* _REQUEST_: Update the material below by replacing "dictionary" with "glossary" wherever it occurs, and leave everything else unchanged.

:: MATERIAL FOR THIS EXERCISE ::

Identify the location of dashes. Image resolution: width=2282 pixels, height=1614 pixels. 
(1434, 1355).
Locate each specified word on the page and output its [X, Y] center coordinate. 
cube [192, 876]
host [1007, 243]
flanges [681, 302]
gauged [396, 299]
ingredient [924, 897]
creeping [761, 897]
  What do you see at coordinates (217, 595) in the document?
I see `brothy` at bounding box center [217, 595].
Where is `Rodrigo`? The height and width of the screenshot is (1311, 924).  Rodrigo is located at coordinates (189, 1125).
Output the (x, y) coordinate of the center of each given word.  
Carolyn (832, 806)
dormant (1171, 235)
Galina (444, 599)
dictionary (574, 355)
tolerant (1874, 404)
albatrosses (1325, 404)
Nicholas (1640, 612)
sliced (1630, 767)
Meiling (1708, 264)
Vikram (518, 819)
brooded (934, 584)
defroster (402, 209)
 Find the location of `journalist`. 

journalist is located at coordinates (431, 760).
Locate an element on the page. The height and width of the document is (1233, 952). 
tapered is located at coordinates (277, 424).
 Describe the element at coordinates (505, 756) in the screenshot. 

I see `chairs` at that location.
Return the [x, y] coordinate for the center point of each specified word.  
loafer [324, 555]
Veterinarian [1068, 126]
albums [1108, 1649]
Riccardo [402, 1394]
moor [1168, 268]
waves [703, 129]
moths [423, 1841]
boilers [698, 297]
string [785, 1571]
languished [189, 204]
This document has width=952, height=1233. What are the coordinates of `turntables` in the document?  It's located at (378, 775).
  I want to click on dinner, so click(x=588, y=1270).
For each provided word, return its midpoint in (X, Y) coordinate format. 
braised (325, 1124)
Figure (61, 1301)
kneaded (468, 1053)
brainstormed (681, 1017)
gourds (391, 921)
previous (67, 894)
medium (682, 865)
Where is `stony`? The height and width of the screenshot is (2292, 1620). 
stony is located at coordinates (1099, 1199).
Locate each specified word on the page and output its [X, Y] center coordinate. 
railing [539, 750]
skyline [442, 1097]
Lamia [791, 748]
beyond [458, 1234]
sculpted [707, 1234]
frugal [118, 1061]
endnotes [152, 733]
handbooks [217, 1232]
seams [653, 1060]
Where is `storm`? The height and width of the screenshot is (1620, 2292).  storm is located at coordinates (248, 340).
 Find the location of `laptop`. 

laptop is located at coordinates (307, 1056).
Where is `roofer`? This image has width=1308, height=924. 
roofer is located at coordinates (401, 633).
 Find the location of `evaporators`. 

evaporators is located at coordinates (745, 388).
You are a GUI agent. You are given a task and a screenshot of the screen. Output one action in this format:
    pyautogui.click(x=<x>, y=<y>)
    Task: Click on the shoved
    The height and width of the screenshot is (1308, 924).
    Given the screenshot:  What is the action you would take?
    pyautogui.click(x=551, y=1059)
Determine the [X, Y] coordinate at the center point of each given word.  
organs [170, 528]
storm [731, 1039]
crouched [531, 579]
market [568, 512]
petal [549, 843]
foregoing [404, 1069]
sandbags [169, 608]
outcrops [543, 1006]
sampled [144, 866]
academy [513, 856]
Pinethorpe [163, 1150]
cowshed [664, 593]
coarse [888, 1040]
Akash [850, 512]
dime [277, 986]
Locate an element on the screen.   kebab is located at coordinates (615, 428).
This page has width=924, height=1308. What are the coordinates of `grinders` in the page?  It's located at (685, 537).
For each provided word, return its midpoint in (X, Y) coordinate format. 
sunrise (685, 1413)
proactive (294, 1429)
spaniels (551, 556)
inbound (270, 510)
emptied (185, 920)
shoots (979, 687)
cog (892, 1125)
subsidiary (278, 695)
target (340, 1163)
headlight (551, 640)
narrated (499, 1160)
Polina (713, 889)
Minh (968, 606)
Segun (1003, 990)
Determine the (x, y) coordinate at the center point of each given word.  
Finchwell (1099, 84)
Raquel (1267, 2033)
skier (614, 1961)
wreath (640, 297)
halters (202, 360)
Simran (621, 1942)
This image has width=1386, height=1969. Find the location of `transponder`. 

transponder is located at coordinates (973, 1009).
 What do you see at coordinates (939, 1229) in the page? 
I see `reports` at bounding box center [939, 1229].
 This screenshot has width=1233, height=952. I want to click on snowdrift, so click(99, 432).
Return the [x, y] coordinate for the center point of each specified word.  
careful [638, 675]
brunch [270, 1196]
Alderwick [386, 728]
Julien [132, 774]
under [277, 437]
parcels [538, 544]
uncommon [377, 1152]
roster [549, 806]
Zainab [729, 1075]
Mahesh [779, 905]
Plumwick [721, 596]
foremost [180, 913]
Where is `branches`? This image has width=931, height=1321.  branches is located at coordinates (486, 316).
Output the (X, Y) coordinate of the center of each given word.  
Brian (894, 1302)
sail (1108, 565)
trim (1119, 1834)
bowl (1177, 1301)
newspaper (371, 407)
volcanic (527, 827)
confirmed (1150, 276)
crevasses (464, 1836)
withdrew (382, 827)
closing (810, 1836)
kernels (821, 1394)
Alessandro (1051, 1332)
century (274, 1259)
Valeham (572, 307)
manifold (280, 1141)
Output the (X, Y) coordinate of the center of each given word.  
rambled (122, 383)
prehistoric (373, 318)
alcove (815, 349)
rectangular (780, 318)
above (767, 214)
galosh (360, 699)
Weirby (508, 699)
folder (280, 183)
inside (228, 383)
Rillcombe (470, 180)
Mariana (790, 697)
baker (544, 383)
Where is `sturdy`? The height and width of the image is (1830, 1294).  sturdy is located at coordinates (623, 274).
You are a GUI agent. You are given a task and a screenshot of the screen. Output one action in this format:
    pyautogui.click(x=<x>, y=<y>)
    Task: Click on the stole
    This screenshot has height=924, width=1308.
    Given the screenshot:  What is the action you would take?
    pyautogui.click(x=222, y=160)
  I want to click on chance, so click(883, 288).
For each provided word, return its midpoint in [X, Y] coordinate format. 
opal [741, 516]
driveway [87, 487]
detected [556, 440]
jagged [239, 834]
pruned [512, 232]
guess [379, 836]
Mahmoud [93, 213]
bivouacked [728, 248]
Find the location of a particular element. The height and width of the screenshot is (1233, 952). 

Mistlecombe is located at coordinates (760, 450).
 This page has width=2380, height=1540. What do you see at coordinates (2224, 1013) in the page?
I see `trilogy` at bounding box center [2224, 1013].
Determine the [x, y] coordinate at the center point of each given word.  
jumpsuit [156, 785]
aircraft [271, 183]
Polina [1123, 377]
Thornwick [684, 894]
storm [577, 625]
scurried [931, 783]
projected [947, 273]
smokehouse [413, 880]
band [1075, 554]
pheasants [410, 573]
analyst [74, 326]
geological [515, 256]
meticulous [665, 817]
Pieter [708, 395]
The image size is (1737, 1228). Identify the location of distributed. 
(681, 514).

:::

* _CORRECT RESULT_:
Identify the location of dashes. Image resolution: width=2282 pixels, height=1614 pixels. 
(1434, 1355).
Locate each specified word on the page and output its [X, Y] center coordinate. 
cube [192, 876]
host [1007, 243]
flanges [681, 302]
gauged [396, 299]
ingredient [924, 897]
creeping [761, 897]
  What do you see at coordinates (217, 595) in the document?
I see `brothy` at bounding box center [217, 595].
Where is `Rodrigo`? The height and width of the screenshot is (1311, 924).  Rodrigo is located at coordinates (189, 1125).
Output the (x, y) coordinate of the center of each given word.  
Carolyn (832, 806)
dormant (1171, 235)
Galina (444, 599)
glossary (574, 355)
tolerant (1874, 404)
albatrosses (1325, 404)
Nicholas (1640, 612)
sliced (1630, 767)
Meiling (1708, 264)
Vikram (518, 819)
brooded (934, 584)
defroster (402, 209)
 Find the location of `journalist`. 

journalist is located at coordinates (431, 760).
Locate an element on the page. The height and width of the document is (1233, 952). 
tapered is located at coordinates (277, 424).
 Describe the element at coordinates (505, 756) in the screenshot. 

I see `chairs` at that location.
Return the [x, y] coordinate for the center point of each specified word.  
loafer [324, 555]
Veterinarian [1068, 126]
albums [1108, 1649]
Riccardo [402, 1394]
moor [1168, 268]
waves [703, 129]
moths [423, 1841]
boilers [698, 297]
string [785, 1571]
languished [189, 204]
This document has width=952, height=1233. What are the coordinates of `turntables` in the document?  It's located at (378, 775).
  I want to click on dinner, so click(x=588, y=1270).
For each provided word, return its midpoint in (X, Y) coordinate format. 
braised (325, 1124)
Figure (61, 1301)
kneaded (468, 1053)
brainstormed (681, 1017)
gourds (391, 921)
previous (67, 894)
medium (682, 865)
Where is `stony`? The height and width of the screenshot is (2292, 1620). 
stony is located at coordinates (1099, 1199).
Locate each specified word on the page and output its [X, Y] center coordinate. 
railing [539, 750]
skyline [442, 1097]
Lamia [791, 748]
beyond [458, 1234]
sculpted [707, 1234]
frugal [118, 1061]
endnotes [152, 733]
handbooks [217, 1232]
seams [653, 1060]
Where is `storm`? The height and width of the screenshot is (1620, 2292).  storm is located at coordinates (248, 340).
 Find the location of `laptop`. 

laptop is located at coordinates (307, 1056).
Where is `roofer`? This image has width=1308, height=924. 
roofer is located at coordinates (401, 633).
 Find the location of `evaporators`. 

evaporators is located at coordinates (745, 388).
You are a GUI agent. You are given a task and a screenshot of the screen. Output one action in this format:
    pyautogui.click(x=<x>, y=<y>)
    Task: Click on the shoved
    The height and width of the screenshot is (1308, 924).
    Given the screenshot:  What is the action you would take?
    pyautogui.click(x=551, y=1059)
Determine the [X, Y] coordinate at the center point of each given word.  
organs [170, 528]
storm [731, 1039]
crouched [531, 579]
market [568, 512]
petal [549, 843]
foregoing [404, 1069]
sandbags [169, 608]
outcrops [543, 1006]
sampled [144, 866]
academy [513, 856]
Pinethorpe [163, 1150]
cowshed [664, 593]
coarse [888, 1040]
Akash [850, 512]
dime [277, 986]
Locate an element on the screen.   kebab is located at coordinates (615, 428).
This page has width=924, height=1308. What are the coordinates of `grinders` in the page?  It's located at (685, 537).
For each provided word, return its midpoint in (X, Y) coordinate format. 
sunrise (685, 1413)
proactive (294, 1429)
spaniels (551, 556)
inbound (270, 510)
emptied (185, 920)
shoots (979, 687)
cog (892, 1125)
subsidiary (278, 695)
target (340, 1163)
headlight (551, 640)
narrated (499, 1160)
Polina (713, 889)
Minh (968, 606)
Segun (1003, 990)
Determine the (x, y) coordinate at the center point of each given word.  
Finchwell (1099, 84)
Raquel (1267, 2033)
skier (614, 1961)
wreath (640, 297)
halters (202, 360)
Simran (621, 1942)
This image has width=1386, height=1969. Find the location of `transponder`. 

transponder is located at coordinates (973, 1009).
 What do you see at coordinates (939, 1229) in the page? 
I see `reports` at bounding box center [939, 1229].
 This screenshot has width=1233, height=952. I want to click on snowdrift, so click(99, 432).
Return the [x, y] coordinate for the center point of each specified word.  
careful [638, 675]
brunch [270, 1196]
Alderwick [386, 728]
Julien [132, 774]
under [277, 437]
parcels [538, 544]
uncommon [377, 1152]
roster [549, 806]
Zainab [729, 1075]
Mahesh [779, 905]
Plumwick [721, 596]
foremost [180, 913]
Where is `branches`? This image has width=931, height=1321.  branches is located at coordinates (486, 316).
Output the (X, Y) coordinate of the center of each given word.  
Brian (894, 1302)
sail (1108, 565)
trim (1119, 1834)
bowl (1177, 1301)
newspaper (371, 407)
volcanic (527, 827)
confirmed (1150, 276)
crevasses (464, 1836)
withdrew (382, 827)
closing (810, 1836)
kernels (821, 1394)
Alessandro (1051, 1332)
century (274, 1259)
Valeham (572, 307)
manifold (280, 1141)
Output the (X, Y) coordinate of the center of each given word.  
rambled (122, 383)
prehistoric (373, 318)
alcove (815, 349)
rectangular (780, 318)
above (767, 214)
galosh (360, 699)
Weirby (508, 699)
folder (280, 183)
inside (228, 383)
Rillcombe (470, 180)
Mariana (790, 697)
baker (544, 383)
Where is `sturdy`? The height and width of the image is (1830, 1294).  sturdy is located at coordinates (623, 274).
You are a GUI agent. You are given a task and a screenshot of the screen. Output one action in this format:
    pyautogui.click(x=<x>, y=<y>)
    Task: Click on the stole
    This screenshot has height=924, width=1308.
    Given the screenshot:  What is the action you would take?
    pyautogui.click(x=222, y=160)
  I want to click on chance, so click(883, 288).
For each provided word, return its midpoint in [X, Y] coordinate format. 
opal [741, 516]
driveway [87, 487]
detected [556, 440]
jagged [239, 834]
pruned [512, 232]
guess [379, 836]
Mahmoud [93, 213]
bivouacked [728, 248]
Find the location of a particular element. The height and width of the screenshot is (1233, 952). 

Mistlecombe is located at coordinates (760, 450).
 This page has width=2380, height=1540. What do you see at coordinates (2224, 1013) in the page?
I see `trilogy` at bounding box center [2224, 1013].
Determine the [x, y] coordinate at the center point of each given word.  
jumpsuit [156, 785]
aircraft [271, 183]
Polina [1123, 377]
Thornwick [684, 894]
storm [577, 625]
scurried [931, 783]
projected [947, 273]
smokehouse [413, 880]
band [1075, 554]
pheasants [410, 573]
analyst [74, 326]
geological [515, 256]
meticulous [665, 817]
Pieter [708, 395]
The image size is (1737, 1228). Identify the location of distributed. 
(681, 514).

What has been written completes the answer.